## DIRECTIONS FOR THIS TASK:
Repeat the data exactly, please; no pictures belong in the copy.

## DATA BELOW:
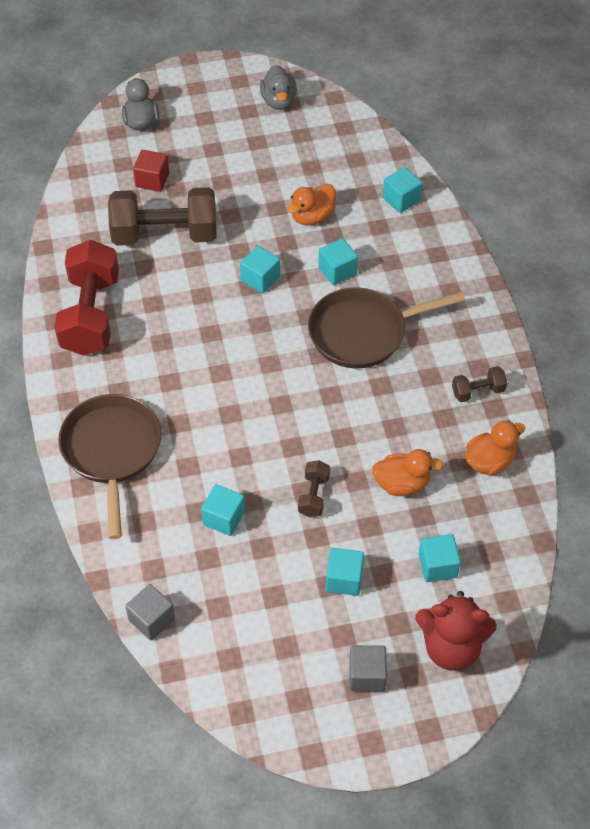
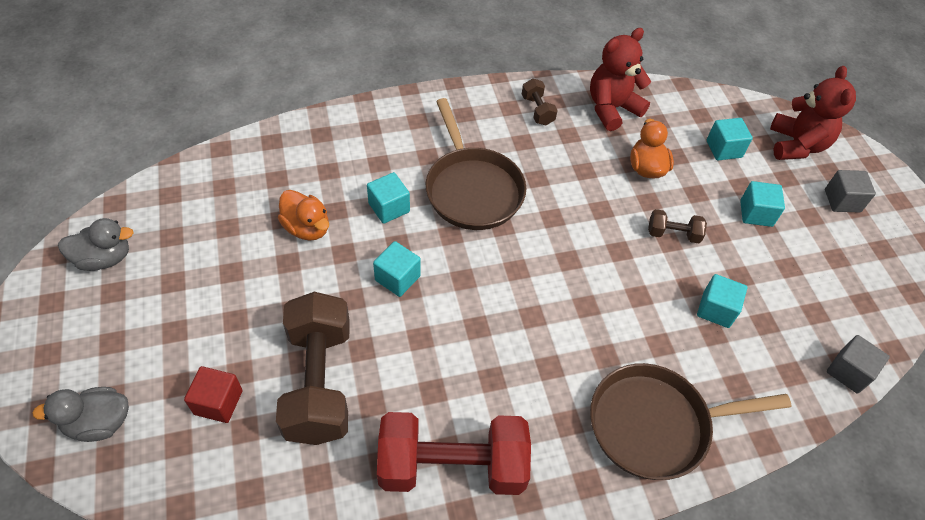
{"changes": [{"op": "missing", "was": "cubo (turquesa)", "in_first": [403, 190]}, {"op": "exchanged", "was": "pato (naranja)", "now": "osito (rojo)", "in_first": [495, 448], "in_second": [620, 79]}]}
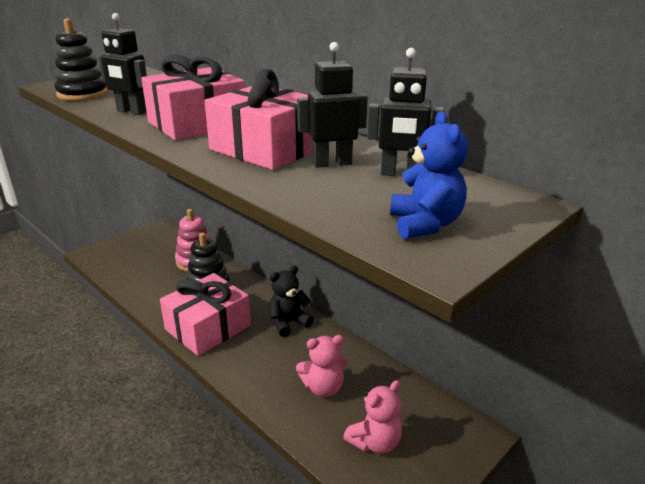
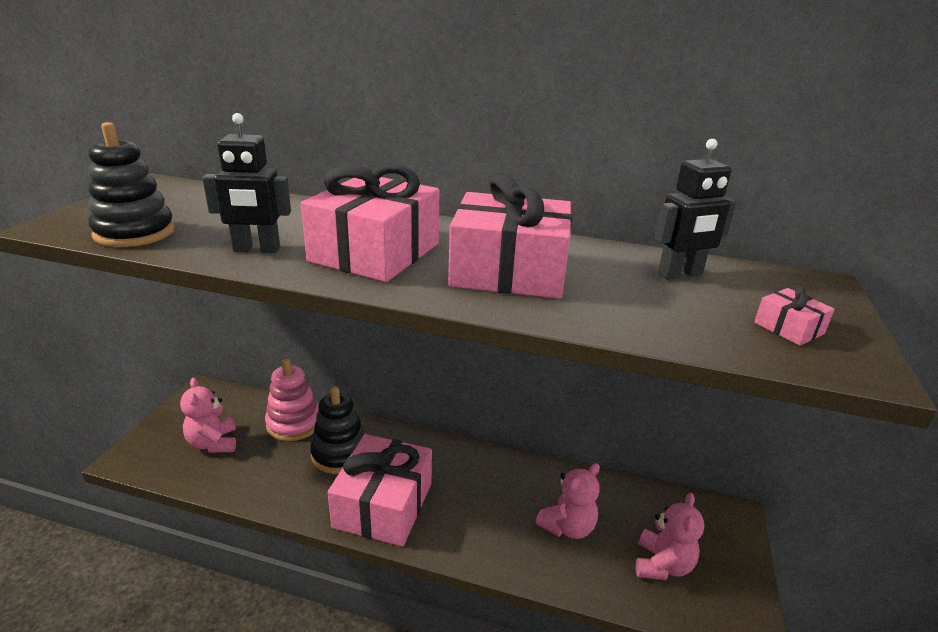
{"changes": [{"op": "missing", "was": "osito (negro)", "in_first": [291, 301]}, {"op": "missing", "was": "robot (negro)", "in_first": [332, 105]}, {"op": "exchanged", "was": "osito (azul)", "now": "regalo (rosa)", "in_first": [429, 175], "in_second": [794, 315]}, {"op": "appeared", "now": "osito (rosa)", "in_second": [208, 415]}]}
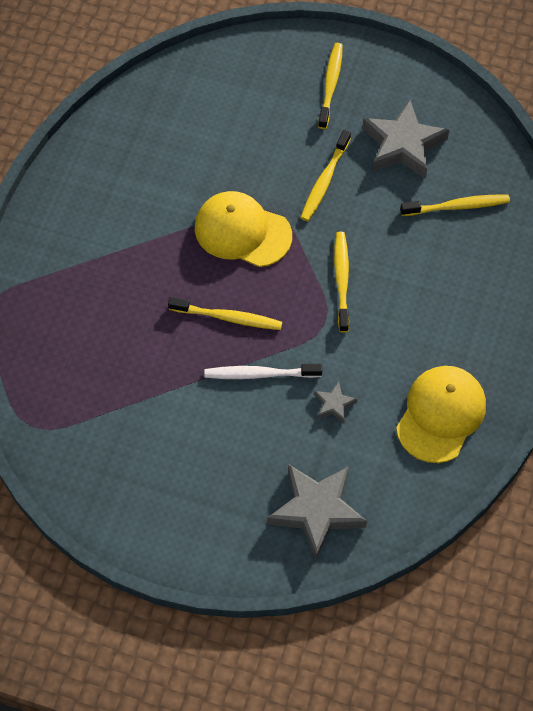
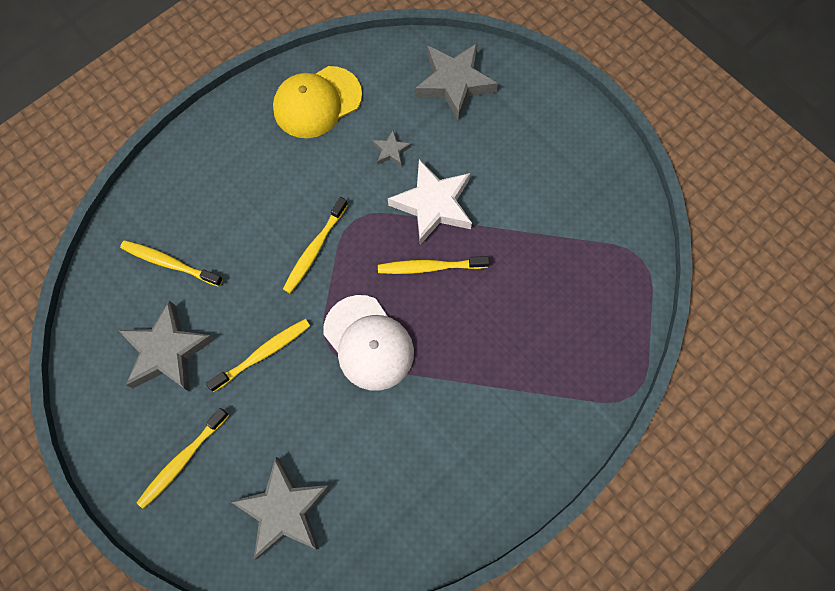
{"changes": [{"op": "spun", "was": "cepillo de dientes (amarillo)", "in_first": [225, 313], "in_second": [434, 265], "clockwise": -45}, {"op": "colour", "was": "gorra (amarillo)", "now": "gorra (blanco)", "in_first": [243, 229], "in_second": [368, 343]}, {"op": "exchanged", "was": "cepillo de dientes (blanco)", "now": "estrella (blanco)", "in_first": [263, 371], "in_second": [430, 202]}, {"op": "appeared", "now": "estrella (gris)", "in_second": [280, 508]}]}
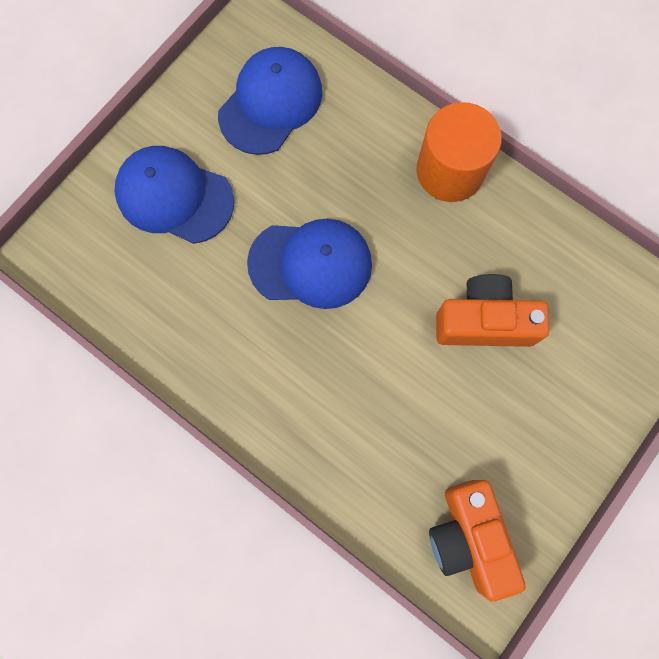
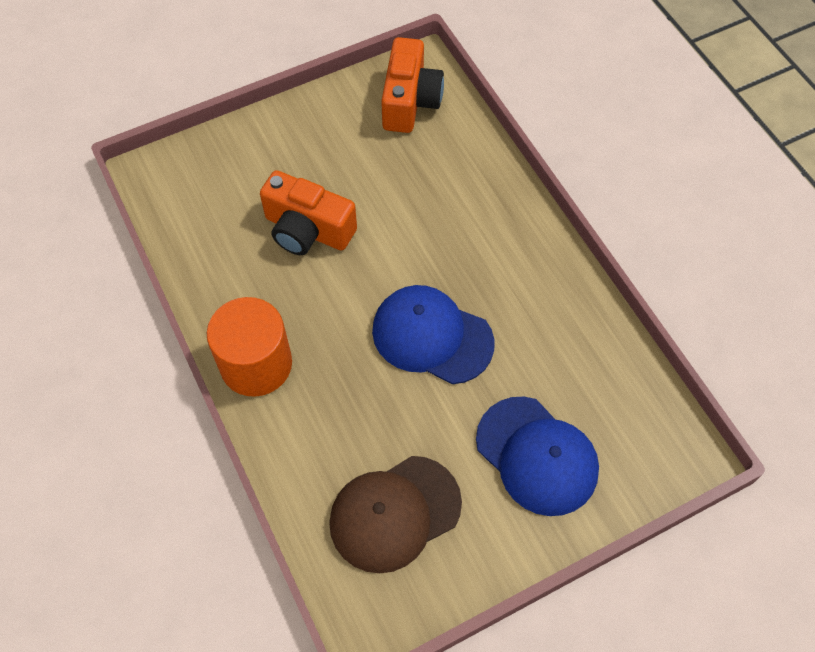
{"changes": [{"op": "colour", "was": "gorra (azul)", "now": "gorra (marrón)", "in_first": [270, 101], "in_second": [395, 514]}]}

## WRITTEN RESPONSE:
{"changes": [{"op": "missing", "was": "cubo (turquesa)", "in_first": [403, 190]}, {"op": "exchanged", "was": "pato (naranja)", "now": "osito (rojo)", "in_first": [495, 448], "in_second": [620, 79]}]}
{"changes": [{"op": "missing", "was": "osito (negro)", "in_first": [291, 301]}, {"op": "missing", "was": "robot (negro)", "in_first": [332, 105]}, {"op": "exchanged", "was": "osito (azul)", "now": "regalo (rosa)", "in_first": [429, 175], "in_second": [794, 315]}, {"op": "appeared", "now": "osito (rosa)", "in_second": [208, 415]}]}
{"changes": [{"op": "spun", "was": "cepillo de dientes (amarillo)", "in_first": [225, 313], "in_second": [434, 265], "clockwise": -45}, {"op": "colour", "was": "gorra (amarillo)", "now": "gorra (blanco)", "in_first": [243, 229], "in_second": [368, 343]}, {"op": "exchanged", "was": "cepillo de dientes (blanco)", "now": "estrella (blanco)", "in_first": [263, 371], "in_second": [430, 202]}, {"op": "appeared", "now": "estrella (gris)", "in_second": [280, 508]}]}
{"changes": [{"op": "colour", "was": "gorra (azul)", "now": "gorra (marrón)", "in_first": [270, 101], "in_second": [395, 514]}]}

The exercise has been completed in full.